** Data for processing follows **

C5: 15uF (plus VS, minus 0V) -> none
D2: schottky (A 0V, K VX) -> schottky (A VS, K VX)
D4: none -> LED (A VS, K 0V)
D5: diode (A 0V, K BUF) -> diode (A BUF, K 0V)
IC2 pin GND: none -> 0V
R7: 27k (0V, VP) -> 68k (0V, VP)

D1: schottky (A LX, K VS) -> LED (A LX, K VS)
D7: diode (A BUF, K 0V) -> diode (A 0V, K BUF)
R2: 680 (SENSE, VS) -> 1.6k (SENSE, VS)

** End of Data for processing **
** Data for processing follows **

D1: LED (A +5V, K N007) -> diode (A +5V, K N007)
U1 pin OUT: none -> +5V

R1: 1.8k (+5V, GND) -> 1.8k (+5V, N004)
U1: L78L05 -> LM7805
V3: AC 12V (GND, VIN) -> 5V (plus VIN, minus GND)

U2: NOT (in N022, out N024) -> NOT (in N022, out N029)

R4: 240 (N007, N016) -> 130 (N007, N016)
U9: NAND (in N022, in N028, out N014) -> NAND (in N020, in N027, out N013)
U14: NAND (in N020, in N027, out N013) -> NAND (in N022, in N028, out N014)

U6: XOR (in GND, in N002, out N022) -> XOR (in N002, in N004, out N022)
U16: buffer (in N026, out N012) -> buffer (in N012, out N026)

** End of Data for processing **

What the task requires -> Using the entries above, give back exactly the line containing "D4: none -> LED (A VS, K 0V)", the line containing "R2: 680 (SENSE, VS) -> 1.6k (SENSE, VS)", and every line between them, and nothing else.

Task solution ->
D4: none -> LED (A VS, K 0V)
D5: diode (A 0V, K BUF) -> diode (A BUF, K 0V)
IC2 pin GND: none -> 0V
R7: 27k (0V, VP) -> 68k (0V, VP)

D1: schottky (A LX, K VS) -> LED (A LX, K VS)
D7: diode (A BUF, K 0V) -> diode (A 0V, K BUF)
R2: 680 (SENSE, VS) -> 1.6k (SENSE, VS)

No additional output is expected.